▶ _To do_: Exact copies of all the lines below are required, with the pictures omitted.

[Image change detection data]
::::
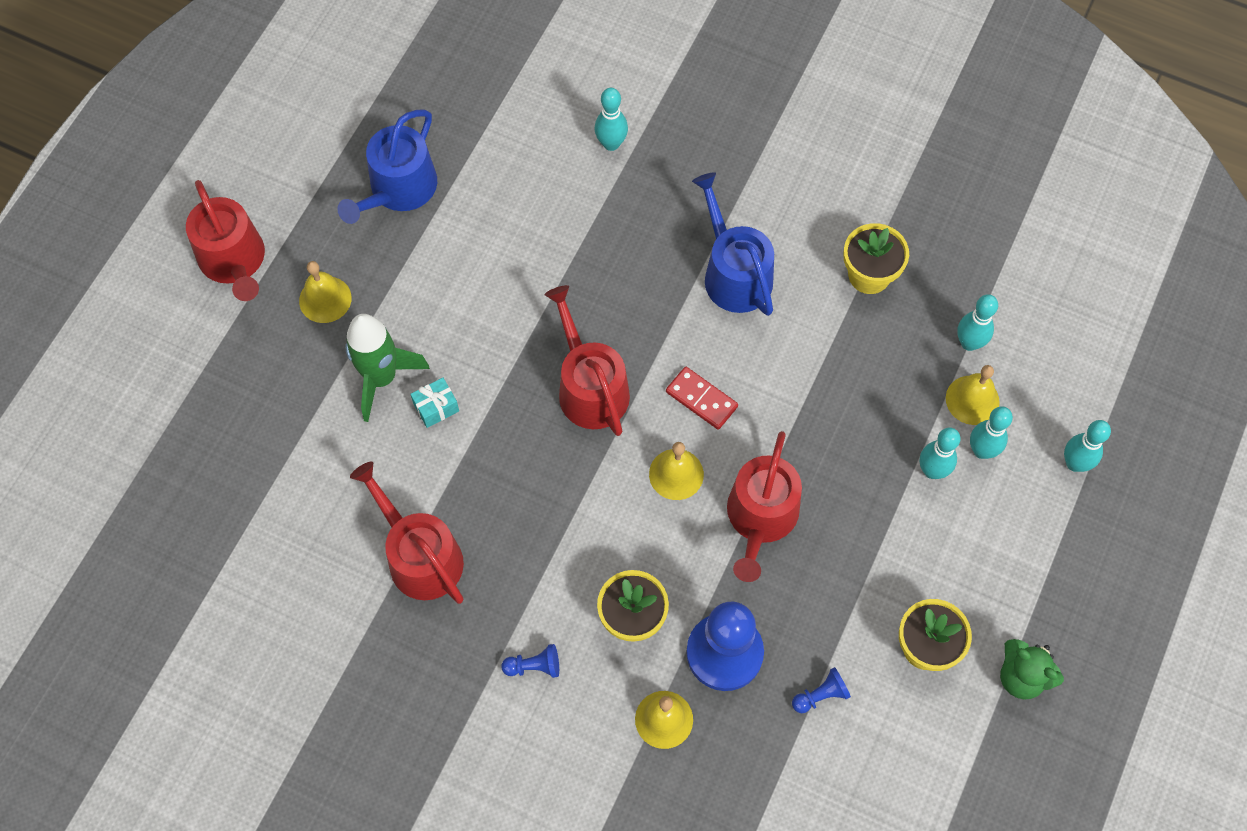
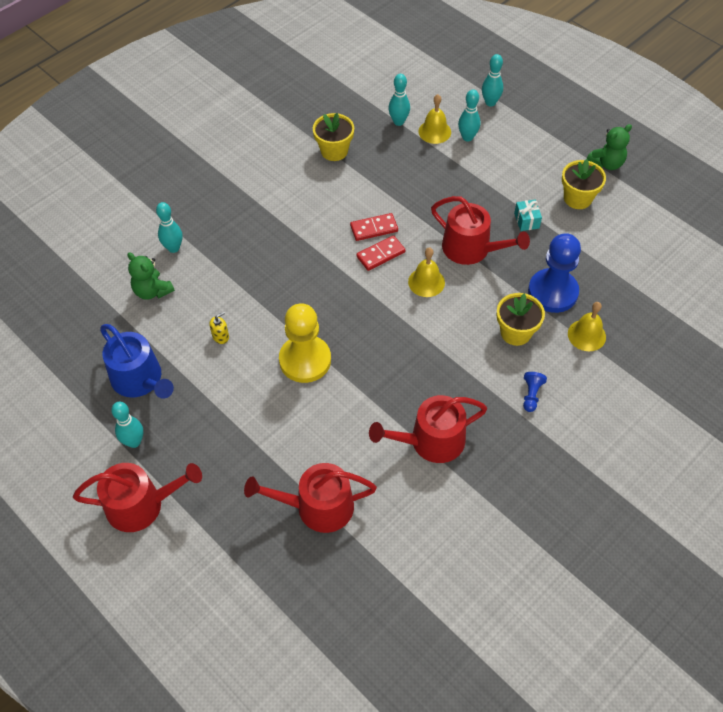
camera: 70 degrees left, 10 degrees down
(325, 299) = (205, 450): yellow bell -> none
(381, 378) = (285, 430): green rocket -> none
(436, 407) = (323, 402): turquoise gift -> turquoise gift (526, 221)
(491, 364) = (305, 360): none -> yellow pawn
(493, 253) = (220, 336): none -> yellow soap dispenser
(534, 148) = (152, 291): none -> green teddy bear
(590, 387) = (347, 310): red watering can -> red watering can (317, 507)
(734, 273) = (301, 213): blue watering can -> none
(744, 375) = (374, 228): none -> red domino
(820, 695) = (593, 254): blue pawn -> none
(932, 470) = (471, 162): turquoise bowling pin -> turquoise bowling pin (134, 442)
::::
▶ _Solution to the problem_:
camera: 70 degrees left, 10 degrees down
(325, 299) = (205, 450): yellow bell -> none
(381, 378) = (285, 430): green rocket -> none
(436, 407) = (323, 402): turquoise gift -> turquoise gift (526, 221)
(491, 364) = (305, 360): none -> yellow pawn
(493, 253) = (220, 336): none -> yellow soap dispenser
(534, 148) = (152, 291): none -> green teddy bear
(590, 387) = (347, 310): red watering can -> red watering can (317, 507)
(734, 273) = (301, 213): blue watering can -> none
(744, 375) = (374, 228): none -> red domino
(820, 695) = (593, 254): blue pawn -> none
(932, 470) = (471, 162): turquoise bowling pin -> turquoise bowling pin (134, 442)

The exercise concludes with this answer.